**Problem details**
Search the entries for lines with the string "none" and say how many there are, giving only the number.

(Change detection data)
○ ○ ○ ○ ○ ○ ○

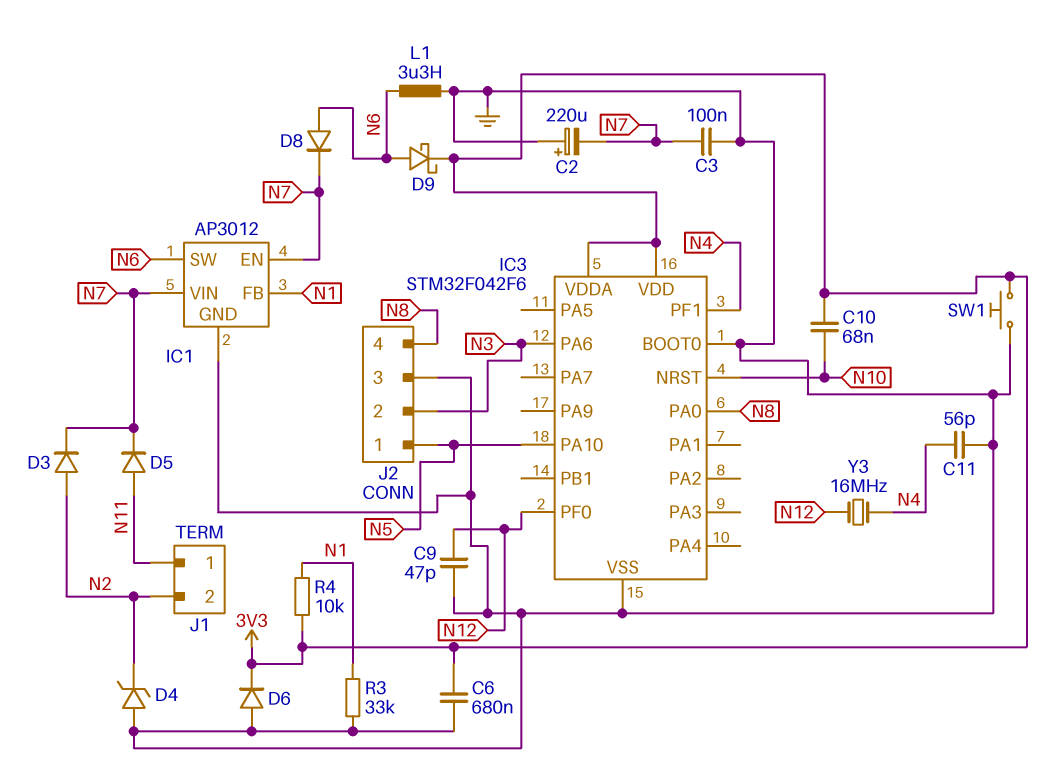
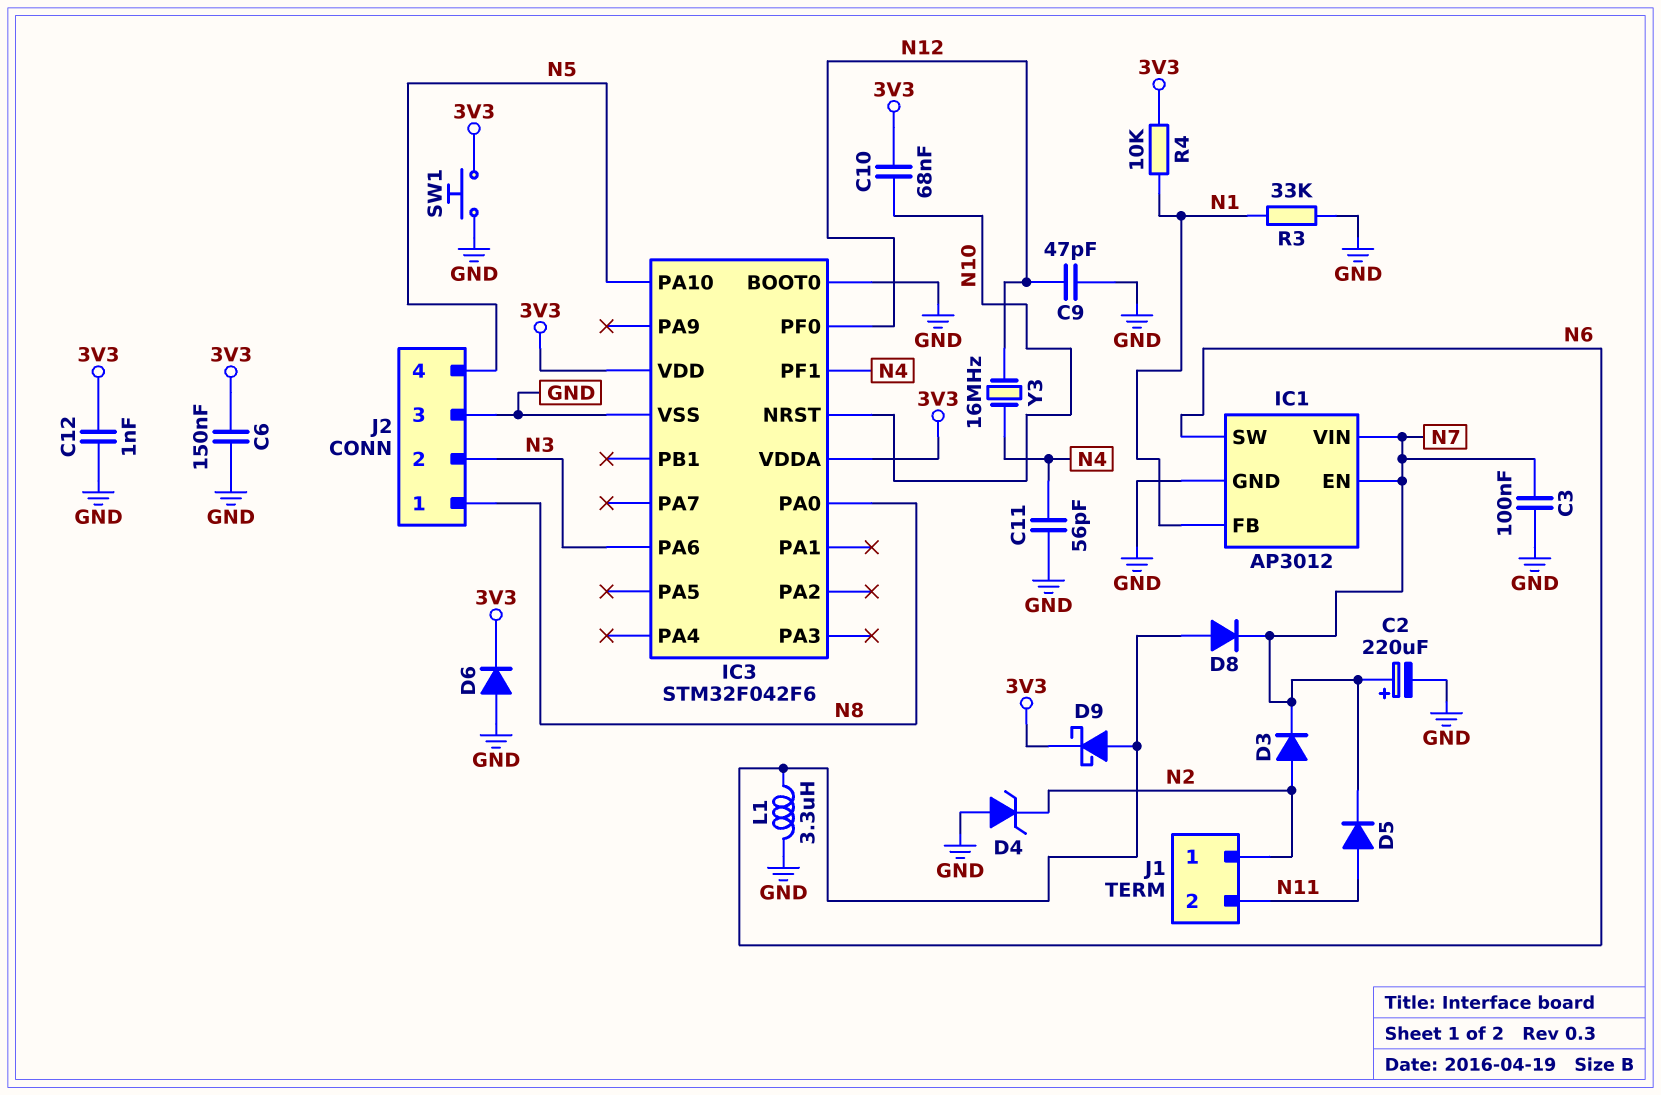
C2: 220uF (plus GND, minus N7) -> 220uF (plus N7, minus GND)
C6: 680nF (3V3, GND) -> 150nF (3V3, GND)
C12: none -> 1nF (3V3, GND)
J1 pin 1: N11 -> N2
J1 pin 2: N2 -> N11
J2 pin 1: N5 -> N8
J2 pin 4: N8 -> N5

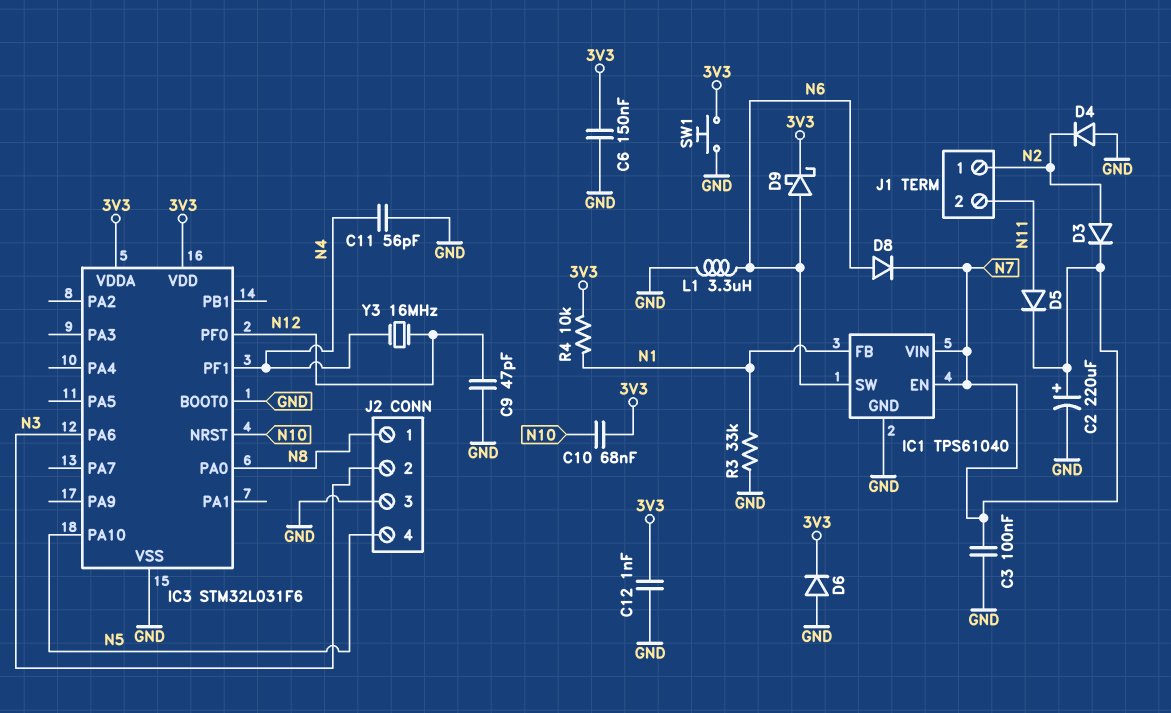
D4: zener (A GND, K N2) -> diode (A GND, K N2)
IC1: AP3012 -> TPS61040
IC3: STM32F042F6 -> STM32L031F6

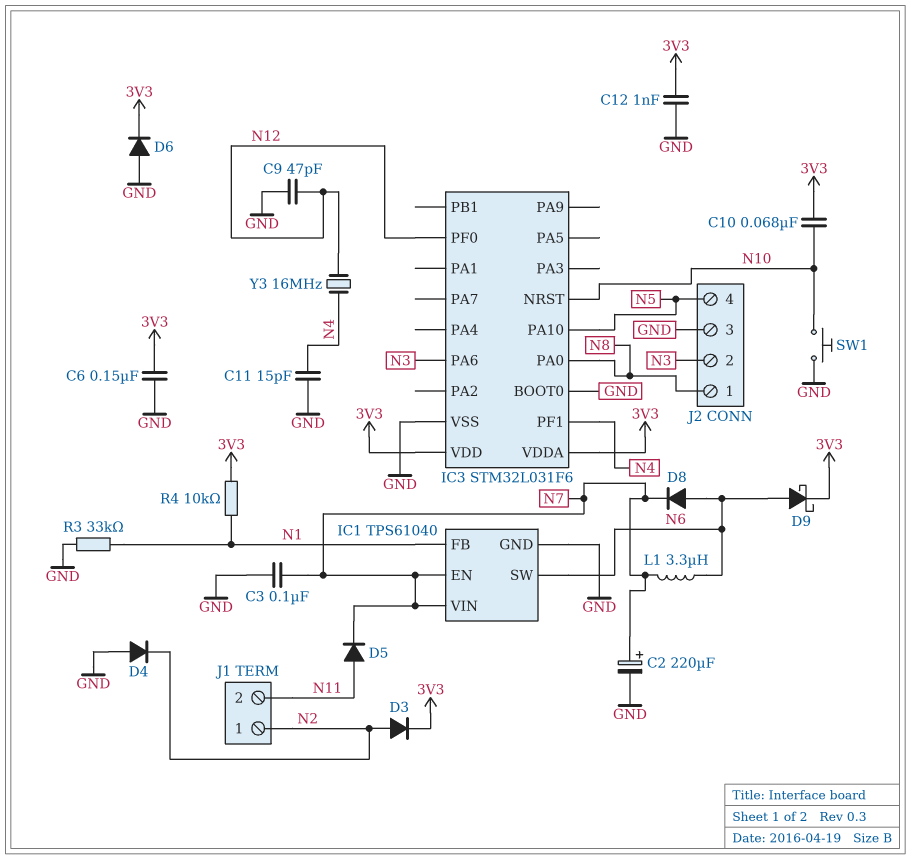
C11: 56pF (GND, N4) -> 15pF (GND, N4)
D3: diode (A N2, K N7) -> diode (A N2, K 3V3)
L1: 3.3uH (GND, N6) -> 3.3uH (N6, N7)
SW1: button (3V3, GND) -> button (GND, N10)

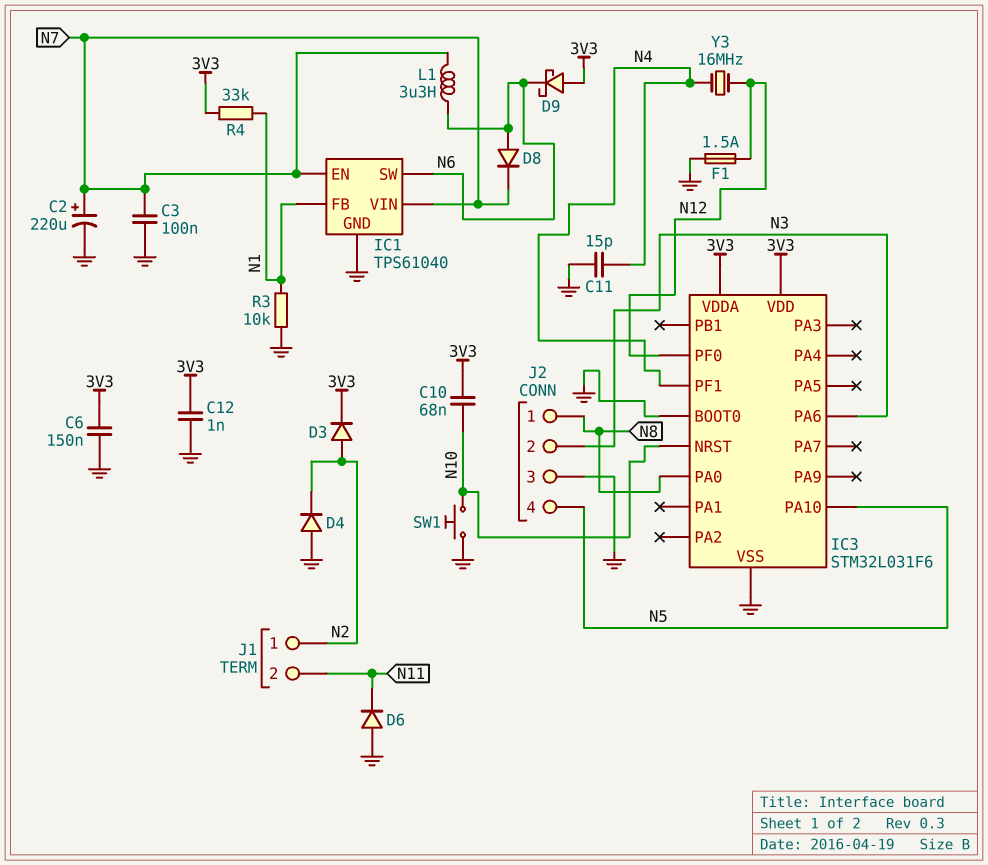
C9: 47pF (GND, N12) -> none
D5: diode (A N11, K N7) -> none
D6: diode (A GND, K 3V3) -> diode (A GND, K N11)
D9: schottky (A N6, K 3V3) -> schottky (A 3V3, K N6)
F1: none -> 1.5A (GND, N12)
R3: 33k (GND, N1) -> 10k (GND, N1)
R4: 10k (3V3, N1) -> 33k (3V3, N1)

○ ○ ○ ○ ○ ○ ○

**Exercise output**
4